**What you will do:**
Please list every line in the records below that contains the word "specified", copying each one in full. Case counts, so match capital and lowercase letters exactly.

---------- Available records

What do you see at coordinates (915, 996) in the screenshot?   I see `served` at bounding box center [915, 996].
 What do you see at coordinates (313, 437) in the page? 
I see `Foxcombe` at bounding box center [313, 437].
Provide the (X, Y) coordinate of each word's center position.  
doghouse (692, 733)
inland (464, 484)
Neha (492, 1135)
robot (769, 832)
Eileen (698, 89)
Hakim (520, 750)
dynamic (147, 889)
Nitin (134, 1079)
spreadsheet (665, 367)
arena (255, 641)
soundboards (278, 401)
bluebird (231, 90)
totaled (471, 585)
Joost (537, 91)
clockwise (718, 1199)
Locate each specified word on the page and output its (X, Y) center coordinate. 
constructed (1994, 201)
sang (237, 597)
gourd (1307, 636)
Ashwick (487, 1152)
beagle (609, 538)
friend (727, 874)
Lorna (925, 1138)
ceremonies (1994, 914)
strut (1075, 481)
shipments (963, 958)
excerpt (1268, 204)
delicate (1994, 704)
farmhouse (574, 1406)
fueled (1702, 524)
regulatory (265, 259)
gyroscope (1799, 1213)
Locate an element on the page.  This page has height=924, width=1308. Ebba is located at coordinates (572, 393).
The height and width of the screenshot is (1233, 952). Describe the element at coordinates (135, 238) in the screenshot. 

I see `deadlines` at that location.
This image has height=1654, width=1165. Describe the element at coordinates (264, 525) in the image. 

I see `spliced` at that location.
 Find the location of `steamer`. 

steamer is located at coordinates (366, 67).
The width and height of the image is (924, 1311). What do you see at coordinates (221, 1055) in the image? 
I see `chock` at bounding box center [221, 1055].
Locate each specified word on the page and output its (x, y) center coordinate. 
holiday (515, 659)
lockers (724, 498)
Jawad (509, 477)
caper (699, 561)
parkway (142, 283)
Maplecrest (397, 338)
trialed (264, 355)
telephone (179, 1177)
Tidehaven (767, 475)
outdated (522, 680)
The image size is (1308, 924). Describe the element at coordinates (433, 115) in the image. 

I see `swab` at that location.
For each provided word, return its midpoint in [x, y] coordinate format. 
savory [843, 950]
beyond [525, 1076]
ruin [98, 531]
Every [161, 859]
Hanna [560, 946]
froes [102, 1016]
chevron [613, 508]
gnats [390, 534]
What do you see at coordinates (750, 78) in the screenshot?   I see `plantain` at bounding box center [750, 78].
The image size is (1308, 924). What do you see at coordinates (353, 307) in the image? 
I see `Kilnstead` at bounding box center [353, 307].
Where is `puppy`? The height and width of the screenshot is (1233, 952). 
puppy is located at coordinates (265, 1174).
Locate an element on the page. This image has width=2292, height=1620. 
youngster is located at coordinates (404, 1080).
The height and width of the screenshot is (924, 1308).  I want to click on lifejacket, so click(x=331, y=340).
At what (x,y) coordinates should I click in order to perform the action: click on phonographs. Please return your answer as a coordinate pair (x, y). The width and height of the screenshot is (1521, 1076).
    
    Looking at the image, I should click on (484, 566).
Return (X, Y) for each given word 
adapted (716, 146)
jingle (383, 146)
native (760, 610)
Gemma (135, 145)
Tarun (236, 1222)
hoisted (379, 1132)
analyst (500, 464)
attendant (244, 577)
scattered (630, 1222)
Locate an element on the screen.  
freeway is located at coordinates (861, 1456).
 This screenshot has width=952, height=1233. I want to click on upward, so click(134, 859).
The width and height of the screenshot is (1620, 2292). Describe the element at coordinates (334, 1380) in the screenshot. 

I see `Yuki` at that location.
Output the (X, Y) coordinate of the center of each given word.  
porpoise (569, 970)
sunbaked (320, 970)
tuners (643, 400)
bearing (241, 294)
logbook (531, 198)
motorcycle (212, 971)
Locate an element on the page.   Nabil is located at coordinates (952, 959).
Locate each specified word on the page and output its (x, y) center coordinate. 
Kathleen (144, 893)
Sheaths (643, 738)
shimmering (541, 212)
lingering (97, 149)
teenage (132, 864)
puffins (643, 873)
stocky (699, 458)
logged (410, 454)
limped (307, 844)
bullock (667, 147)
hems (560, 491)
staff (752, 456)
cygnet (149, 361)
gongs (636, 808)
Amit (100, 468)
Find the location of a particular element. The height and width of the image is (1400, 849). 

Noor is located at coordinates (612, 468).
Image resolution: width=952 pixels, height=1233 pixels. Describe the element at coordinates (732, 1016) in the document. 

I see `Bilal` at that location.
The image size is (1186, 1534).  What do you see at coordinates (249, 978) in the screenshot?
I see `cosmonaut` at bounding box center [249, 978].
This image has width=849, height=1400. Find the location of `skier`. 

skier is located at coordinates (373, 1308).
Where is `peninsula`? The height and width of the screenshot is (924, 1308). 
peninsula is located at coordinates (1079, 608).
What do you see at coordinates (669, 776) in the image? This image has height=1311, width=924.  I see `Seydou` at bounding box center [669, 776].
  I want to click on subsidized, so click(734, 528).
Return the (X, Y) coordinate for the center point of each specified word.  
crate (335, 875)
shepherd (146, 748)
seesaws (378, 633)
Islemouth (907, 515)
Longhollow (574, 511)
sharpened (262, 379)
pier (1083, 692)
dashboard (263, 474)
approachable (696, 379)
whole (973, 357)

--------------------

**Answer in full:**
Locate each specified word on the page and output its (X, Y) center coordinate. 
Locate each specified word on the page and output its (x, y) center coordinate. 
Locate each specified word on the page and output its (x, y) center coordinate. 
Return the (X, Y) coordinate for the center point of each specified word.  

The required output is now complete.